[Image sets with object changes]
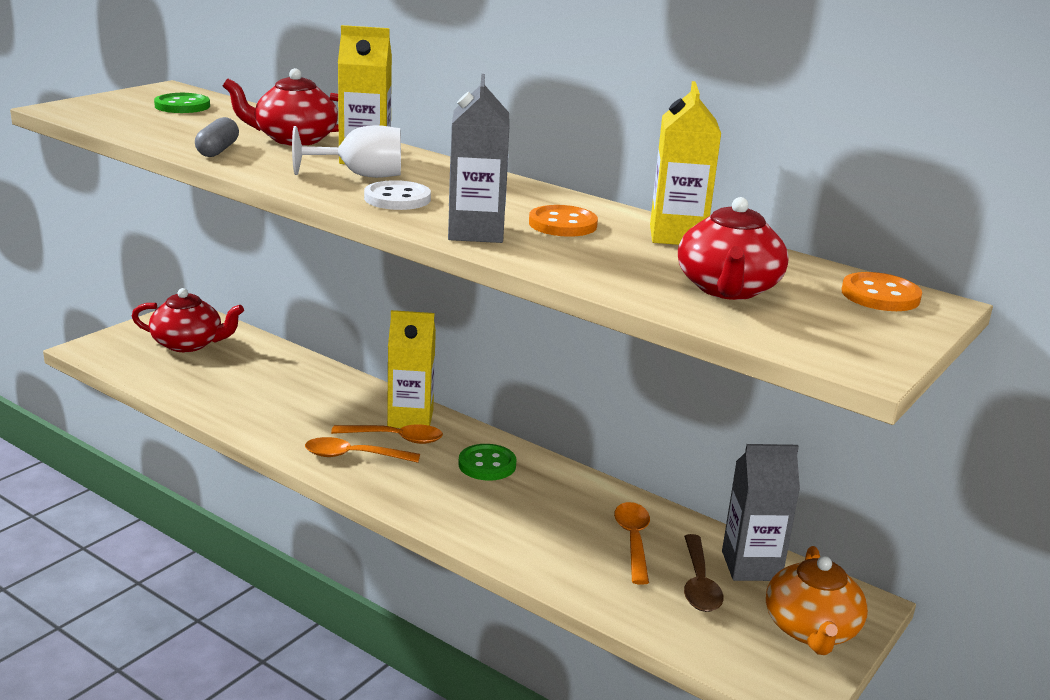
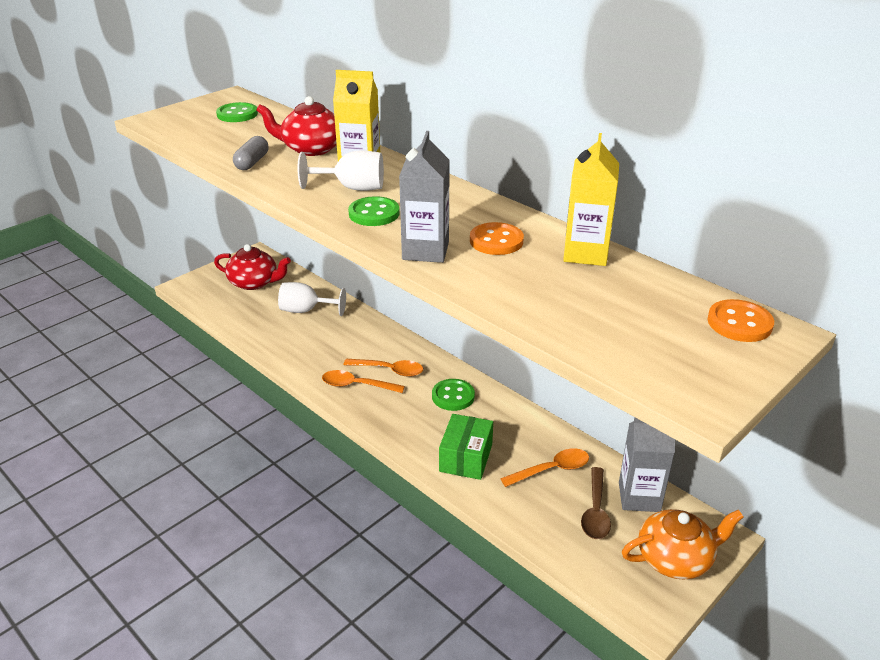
camera: 10 degrees right, 10 degrees up
white button [364,180,431,210] -> green button [348,196,400,226]
yellow carton [387,310,436,428] -> none
orange spoon [614,502,650,585] -> orange spoon turned 60 degrees clockwise [500,448,589,487]
red teapot [678,197,789,300] -> none
orange teapot [766,546,868,655] -> orange teapot turned 120 degrees counterclockwise [622,509,744,579]
none -> white goblet [278,282,346,316]
none -> green box [439,414,493,480]

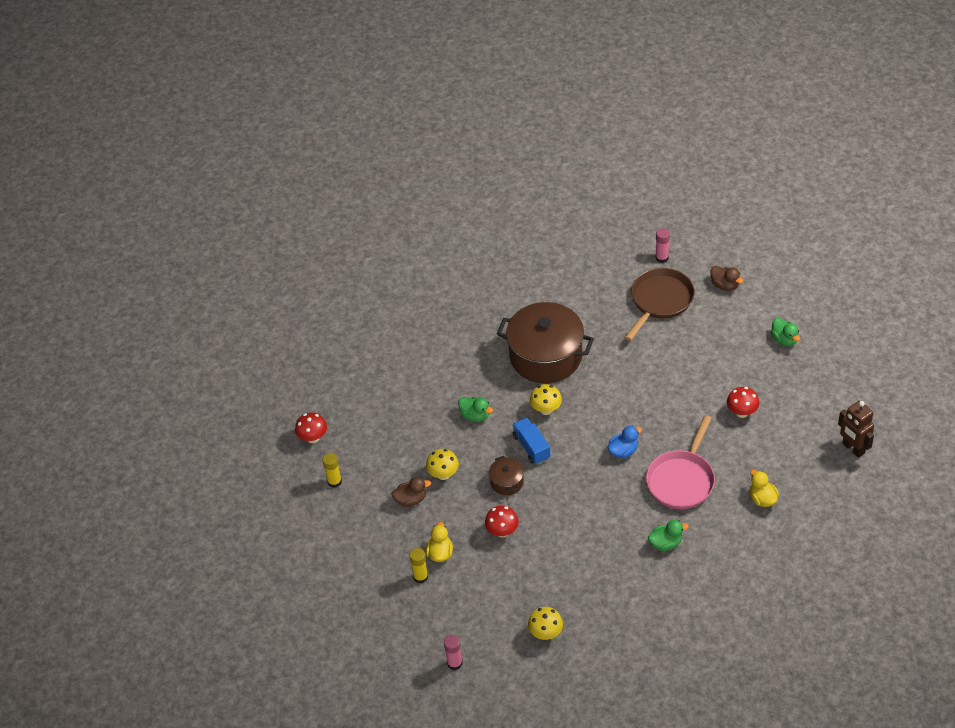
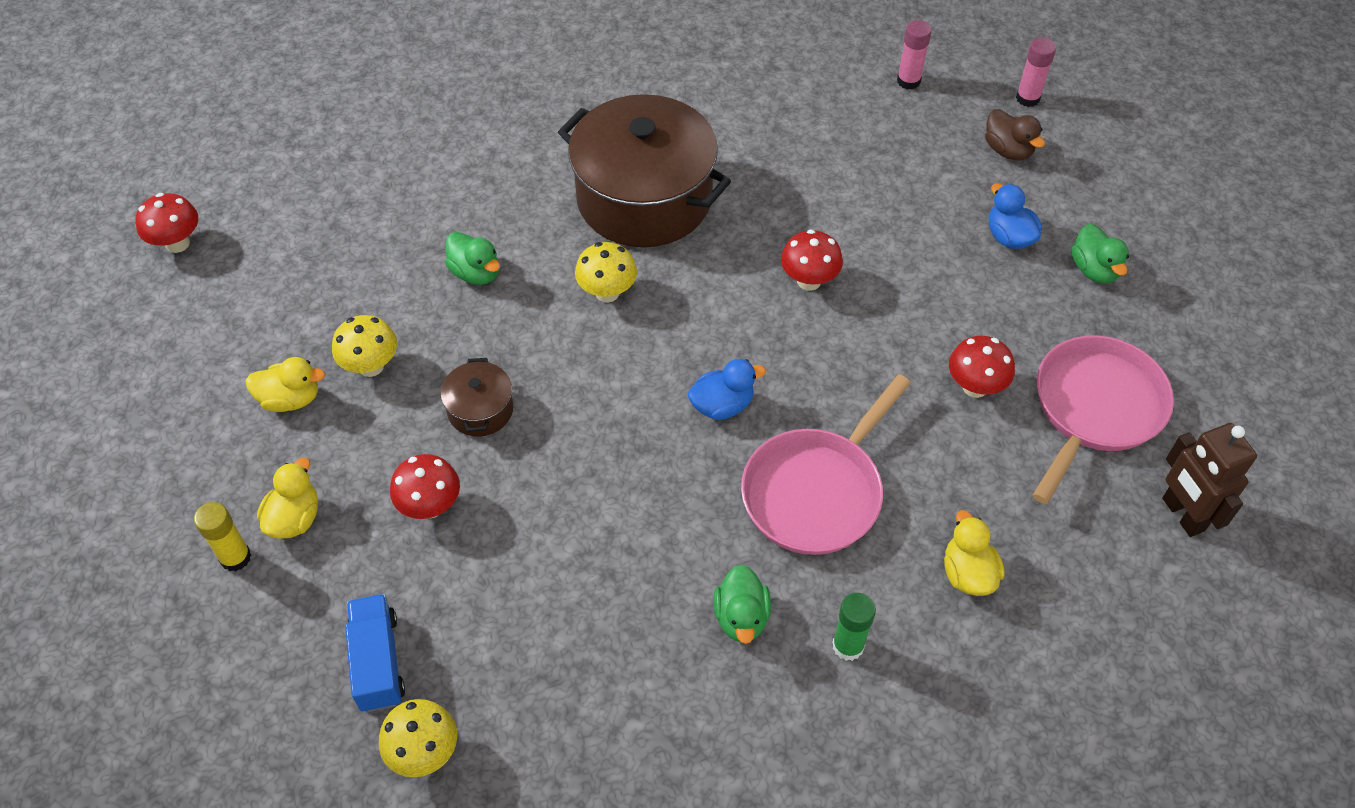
camera: 10 degrees right, 5 degrees up
yellow glue stick [322,453,342,488] -> none
brown duck [392,477,431,507] -> yellow duck [245,357,325,412]
pink glue stick [444,635,463,670] -> pink glue stick moved to [1016,37,1056,107]
blue truck [512,418,551,465] -> blue truck moved to [345,594,405,712]
brown pan [625,268,694,341] -> none
green duck [648,520,689,551] -> green duck turned 90 degrees clockwise [713,564,771,644]
none -> red mushroom [781,229,843,291]
none -> green glue stick [832,593,876,661]
none -> blue duck [989,183,1042,249]
none -> pink pan [1032,335,1174,504]

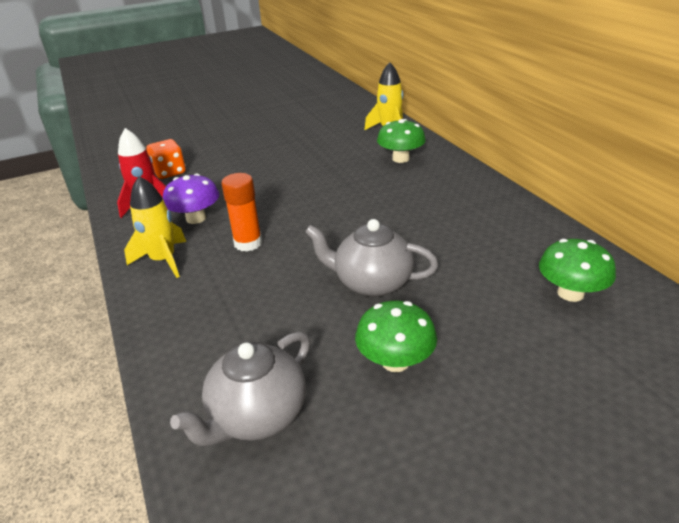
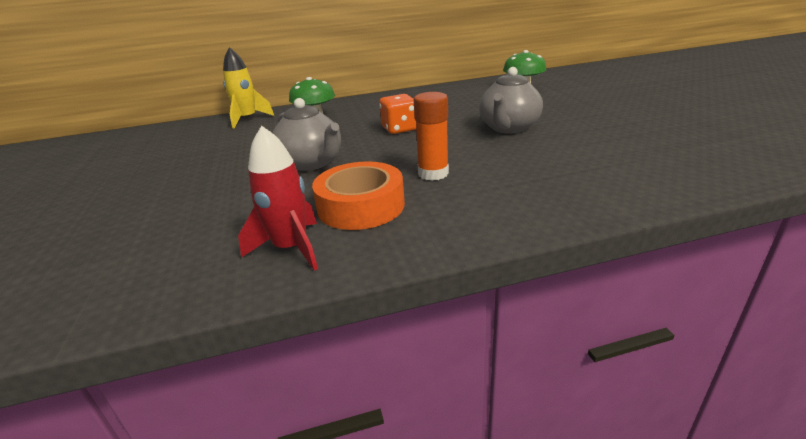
camera: 80 degrees left, 5 degrees down
yellow rocket [124,176,186,278] -> none
orange dice [146,139,186,179] -> orange dice moved to [379,94,416,134]
purple mushroom [163,174,219,224] -> orange tape [312,161,405,230]
grey teapot [170,331,310,446] -> grey teapot moved to [273,98,341,171]
green mushroom [355,301,437,372] -> none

» **Assigned task**
All lines between the one that contains "orange teapot [766,546,868,655]" and the end of the records above, both included, are to be returned exactly as they stand, except for pictures, which are omitted.

» **Answer for this exercise**
orange teapot [766,546,868,655] -> orange teapot turned 120 degrees counterclockwise [622,509,744,579]
none -> white goblet [278,282,346,316]
none -> green box [439,414,493,480]

camera: 10 degrees right, 5 degrees up
yellow glue stick [322,453,342,488] -> none
brown duck [392,477,431,507] -> yellow duck [245,357,325,412]
pink glue stick [444,635,463,670] -> pink glue stick moved to [1016,37,1056,107]
blue truck [512,418,551,465] -> blue truck moved to [345,594,405,712]
brown pan [625,268,694,341] -> none
green duck [648,520,689,551] -> green duck turned 90 degrees clockwise [713,564,771,644]
none -> red mushroom [781,229,843,291]
none -> green glue stick [832,593,876,661]
none -> blue duck [989,183,1042,249]
none -> pink pan [1032,335,1174,504]

camera: 80 degrees left, 5 degrees down
yellow rocket [124,176,186,278] -> none
orange dice [146,139,186,179] -> orange dice moved to [379,94,416,134]
purple mushroom [163,174,219,224] -> orange tape [312,161,405,230]
grey teapot [170,331,310,446] -> grey teapot moved to [273,98,341,171]
green mushroom [355,301,437,372] -> none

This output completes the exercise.